• [WORK REQUIRED]: With the pictures left out, repeat every entry that follows exactly.

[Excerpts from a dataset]
_ _ _ _

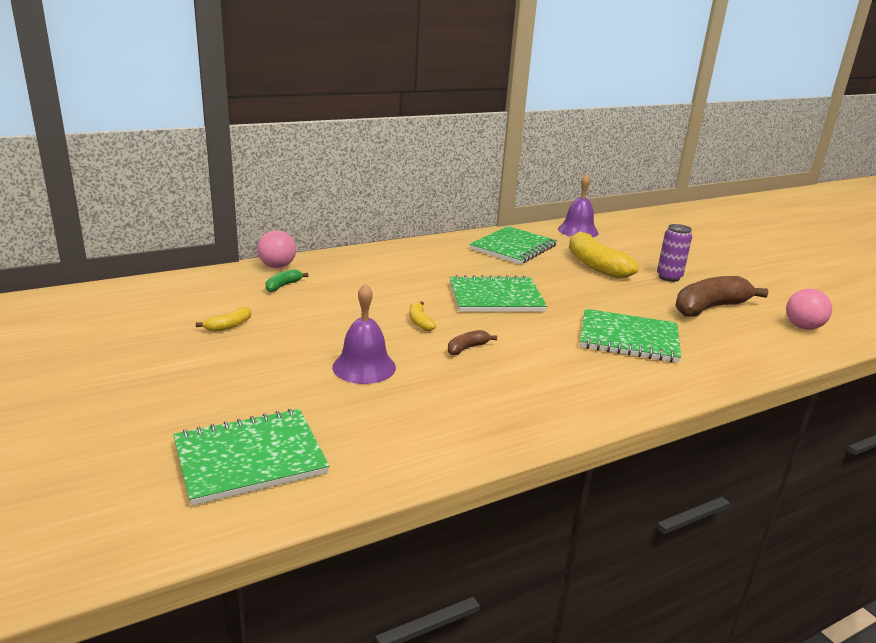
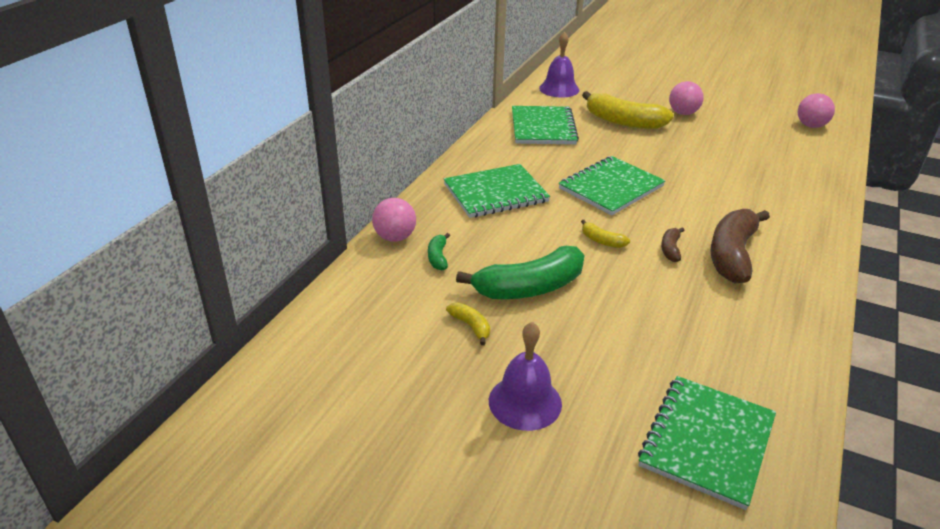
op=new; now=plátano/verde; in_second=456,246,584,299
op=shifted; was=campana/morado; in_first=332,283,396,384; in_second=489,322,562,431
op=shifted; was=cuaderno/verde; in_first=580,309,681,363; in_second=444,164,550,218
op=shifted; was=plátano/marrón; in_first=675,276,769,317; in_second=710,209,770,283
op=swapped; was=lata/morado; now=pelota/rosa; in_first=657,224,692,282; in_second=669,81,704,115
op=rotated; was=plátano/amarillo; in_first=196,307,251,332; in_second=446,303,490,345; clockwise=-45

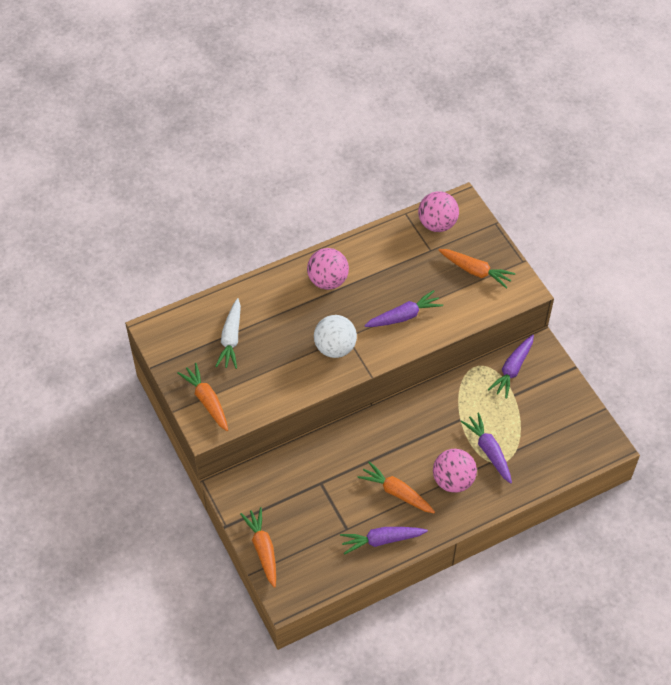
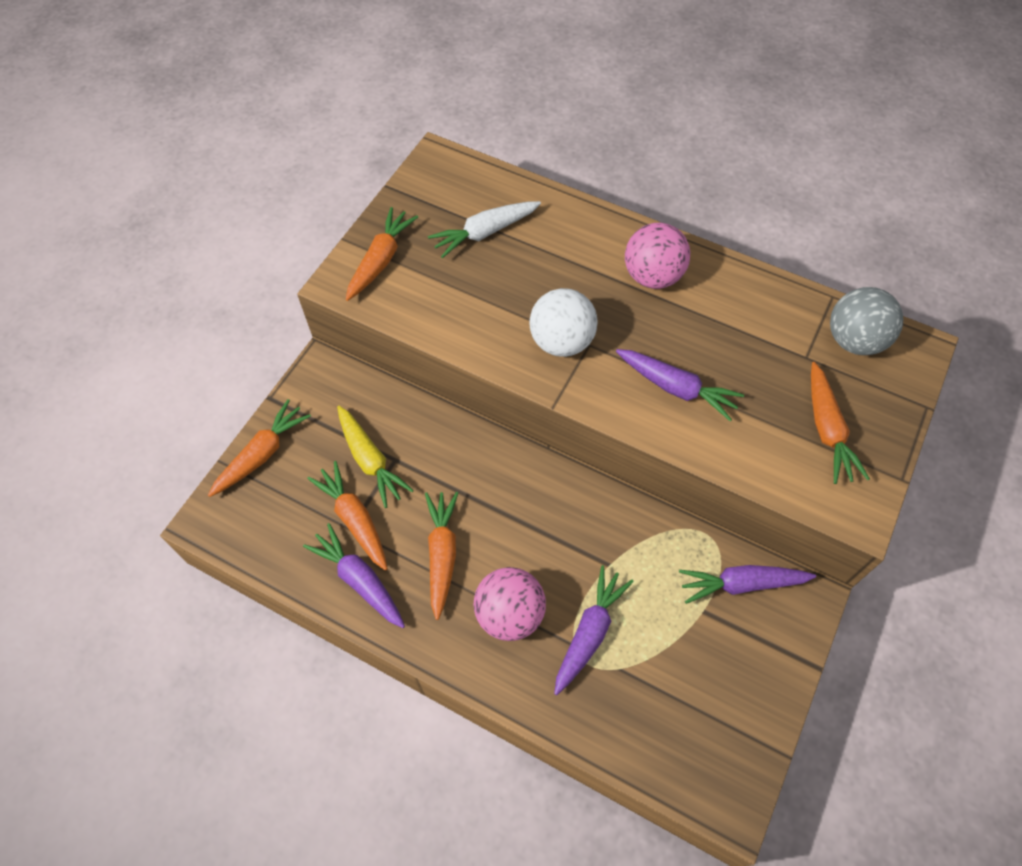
op=new; now=zanahoria/naranja; in_second=307,461,388,571
op=new; now=zanahoria/amarillo; in_second=337,405,414,508
op=repainted; was=pelota/rosa; now=pelota/gris; in_first=418,191,459,232; in_second=830,287,903,355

_ _ _ _

• [RESPONSE]:
op=new; now=plátano/verde; in_second=456,246,584,299
op=shifted; was=campana/morado; in_first=332,283,396,384; in_second=489,322,562,431
op=shifted; was=cuaderno/verde; in_first=580,309,681,363; in_second=444,164,550,218
op=shifted; was=plátano/marrón; in_first=675,276,769,317; in_second=710,209,770,283
op=swapped; was=lata/morado; now=pelota/rosa; in_first=657,224,692,282; in_second=669,81,704,115
op=rotated; was=plátano/amarillo; in_first=196,307,251,332; in_second=446,303,490,345; clockwise=-45

op=new; now=zanahoria/naranja; in_second=307,461,388,571
op=new; now=zanahoria/amarillo; in_second=337,405,414,508
op=repainted; was=pelota/rosa; now=pelota/gris; in_first=418,191,459,232; in_second=830,287,903,355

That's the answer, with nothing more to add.